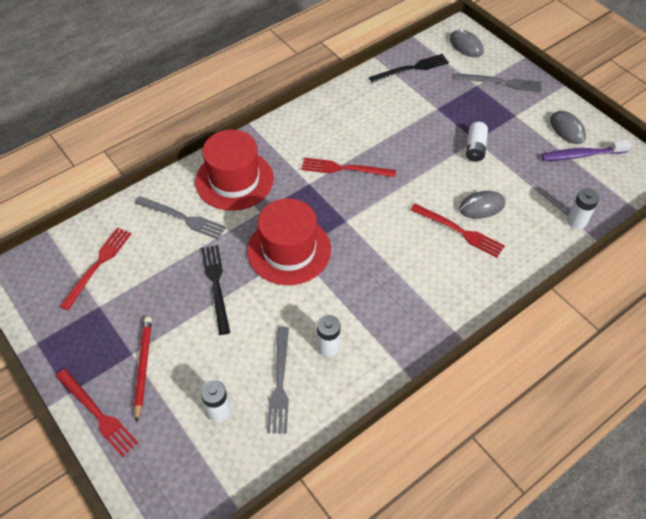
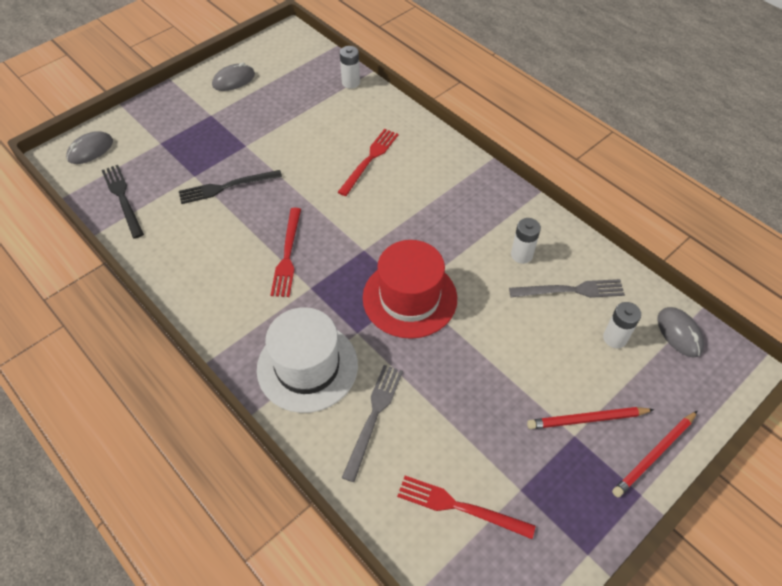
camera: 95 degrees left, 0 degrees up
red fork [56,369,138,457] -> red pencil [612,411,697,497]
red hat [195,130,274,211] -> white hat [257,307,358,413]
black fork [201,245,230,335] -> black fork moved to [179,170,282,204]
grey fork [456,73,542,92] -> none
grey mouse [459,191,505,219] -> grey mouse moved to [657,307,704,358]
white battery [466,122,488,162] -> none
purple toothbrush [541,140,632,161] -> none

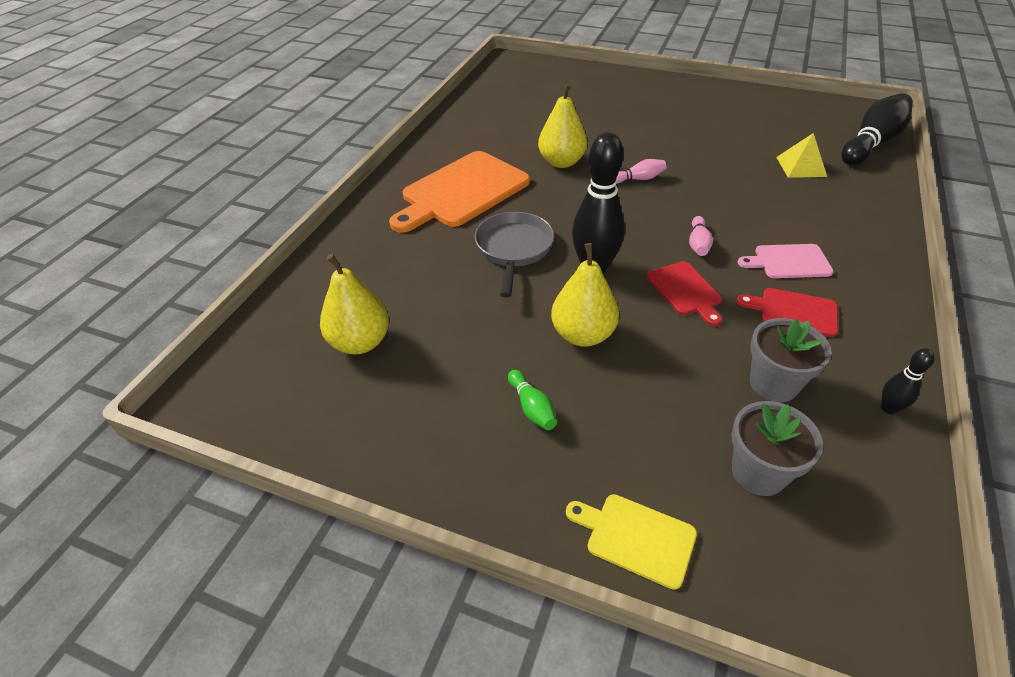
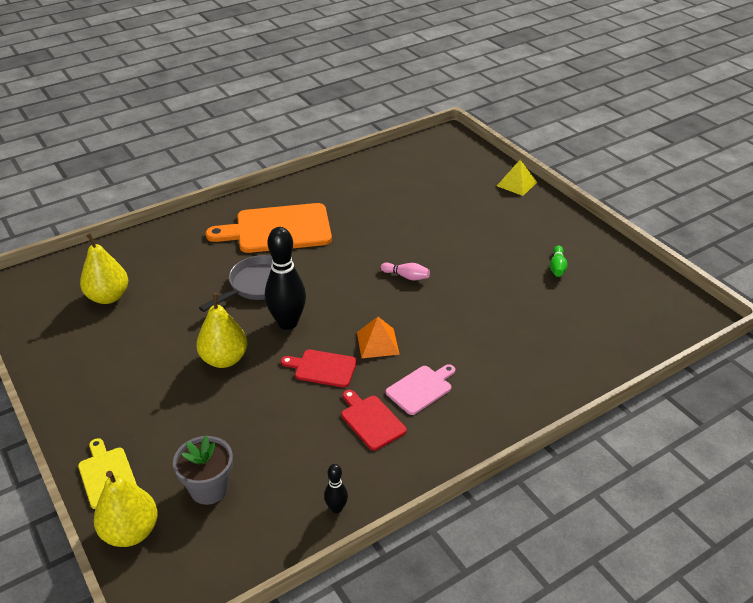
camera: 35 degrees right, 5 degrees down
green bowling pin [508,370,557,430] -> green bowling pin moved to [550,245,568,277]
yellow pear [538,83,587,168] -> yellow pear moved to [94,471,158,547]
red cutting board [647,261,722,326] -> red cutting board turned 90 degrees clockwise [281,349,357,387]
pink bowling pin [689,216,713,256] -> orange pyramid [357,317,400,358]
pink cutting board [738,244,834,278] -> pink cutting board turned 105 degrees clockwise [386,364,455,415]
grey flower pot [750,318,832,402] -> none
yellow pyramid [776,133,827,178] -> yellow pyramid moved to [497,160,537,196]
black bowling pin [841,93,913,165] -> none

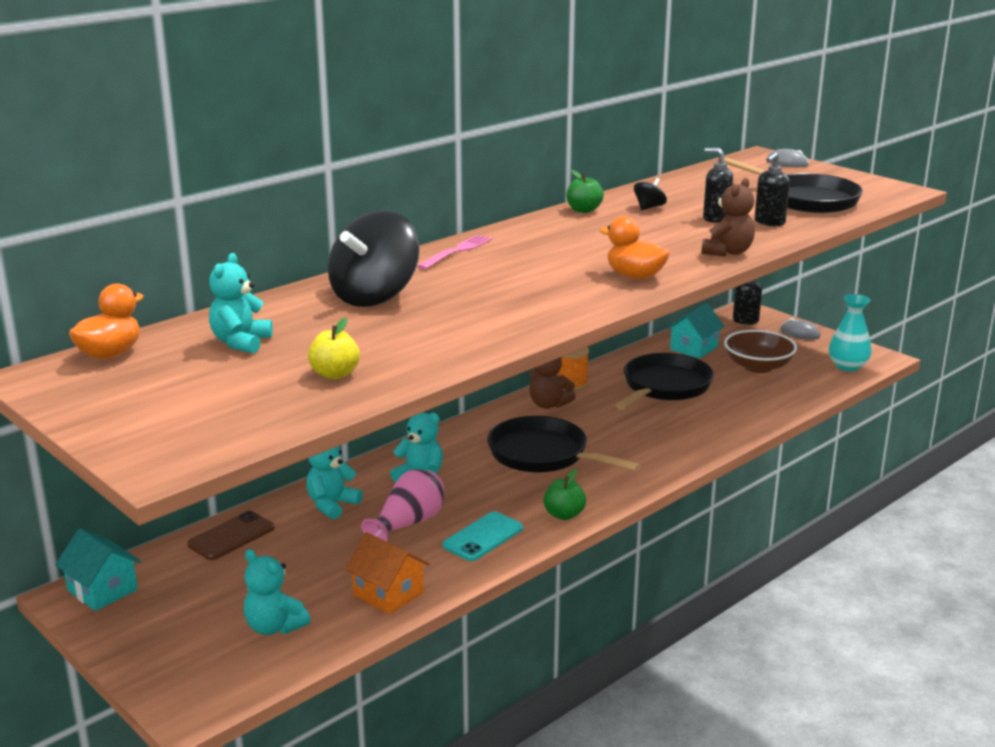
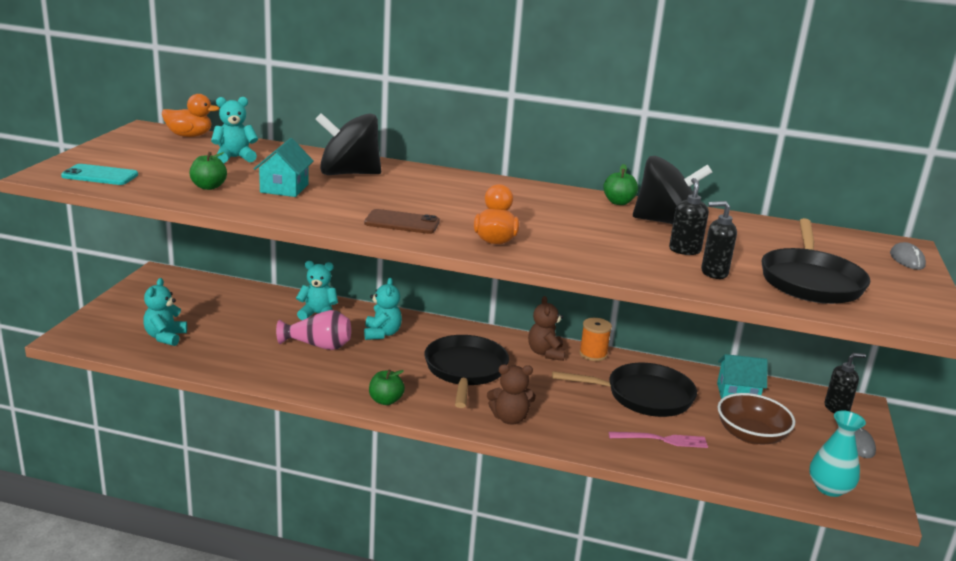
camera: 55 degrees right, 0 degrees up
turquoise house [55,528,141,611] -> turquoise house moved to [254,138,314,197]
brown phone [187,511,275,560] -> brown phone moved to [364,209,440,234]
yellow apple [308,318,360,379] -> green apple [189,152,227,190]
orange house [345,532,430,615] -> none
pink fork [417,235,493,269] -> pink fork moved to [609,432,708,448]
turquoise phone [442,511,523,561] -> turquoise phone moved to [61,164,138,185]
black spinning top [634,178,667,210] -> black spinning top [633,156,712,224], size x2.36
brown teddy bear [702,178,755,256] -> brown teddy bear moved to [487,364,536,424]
---
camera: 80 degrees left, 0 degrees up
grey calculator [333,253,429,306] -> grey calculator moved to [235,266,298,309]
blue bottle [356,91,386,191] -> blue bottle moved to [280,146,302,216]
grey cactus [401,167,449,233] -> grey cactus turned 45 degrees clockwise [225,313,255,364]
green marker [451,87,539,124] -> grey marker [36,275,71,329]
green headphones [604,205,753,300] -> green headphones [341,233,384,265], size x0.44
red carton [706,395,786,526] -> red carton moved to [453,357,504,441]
---
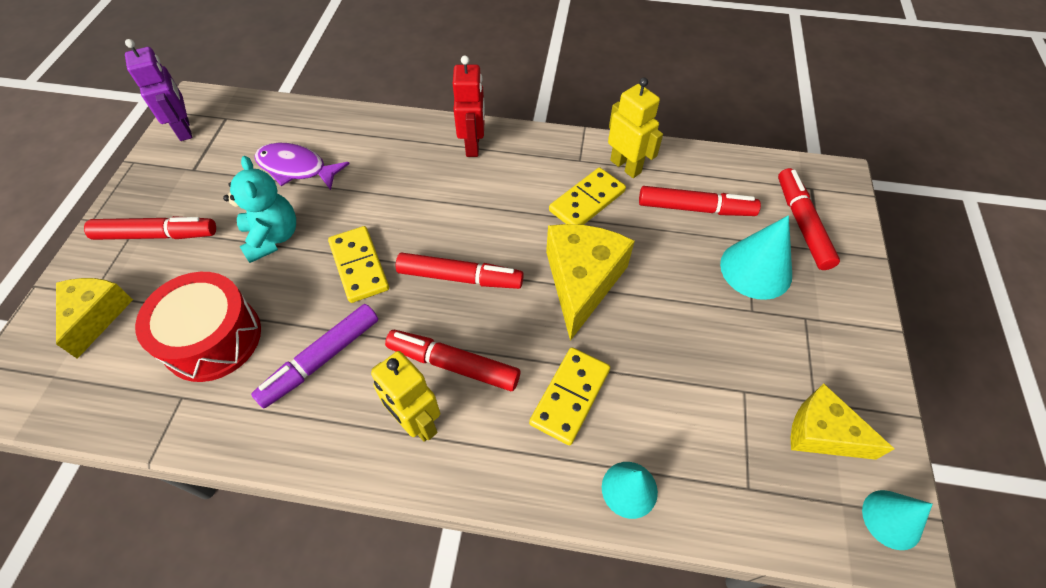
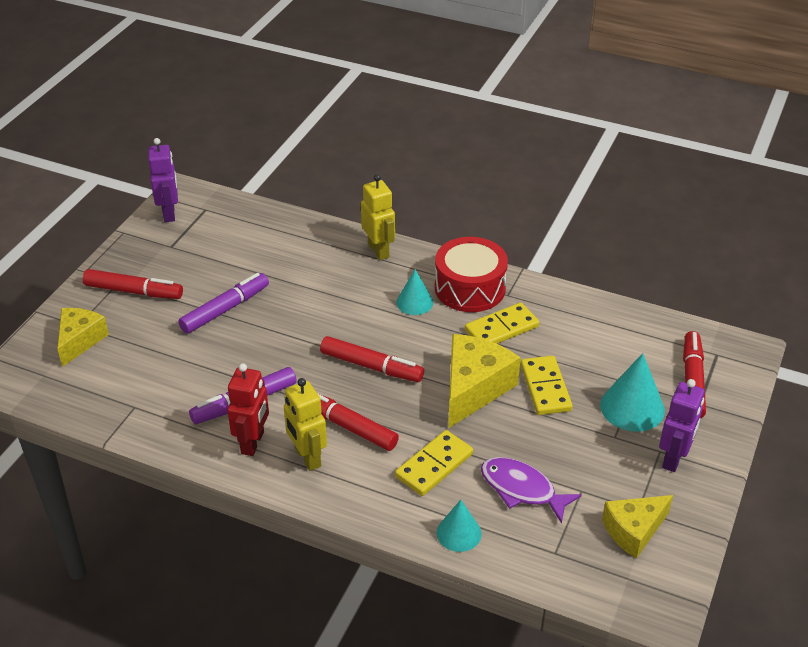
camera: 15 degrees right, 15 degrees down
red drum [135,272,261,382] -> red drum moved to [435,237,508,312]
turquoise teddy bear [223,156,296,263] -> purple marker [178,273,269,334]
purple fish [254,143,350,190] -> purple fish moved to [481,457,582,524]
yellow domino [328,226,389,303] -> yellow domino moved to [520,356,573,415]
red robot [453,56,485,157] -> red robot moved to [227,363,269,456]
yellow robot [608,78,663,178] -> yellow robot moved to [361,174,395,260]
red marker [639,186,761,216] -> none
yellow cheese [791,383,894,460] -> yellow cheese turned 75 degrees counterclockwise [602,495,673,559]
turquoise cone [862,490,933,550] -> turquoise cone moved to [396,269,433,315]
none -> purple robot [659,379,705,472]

▶ [WORK ORDER]
Output the material above exactly, but only from the line that carries "red robot [453,56,485,157]" through the line that carries "yellow cheese [791,383,894,460]".

▶ [RESPONSE]
red robot [453,56,485,157] -> red robot moved to [227,363,269,456]
yellow robot [608,78,663,178] -> yellow robot moved to [361,174,395,260]
red marker [639,186,761,216] -> none
yellow cheese [791,383,894,460] -> yellow cheese turned 75 degrees counterclockwise [602,495,673,559]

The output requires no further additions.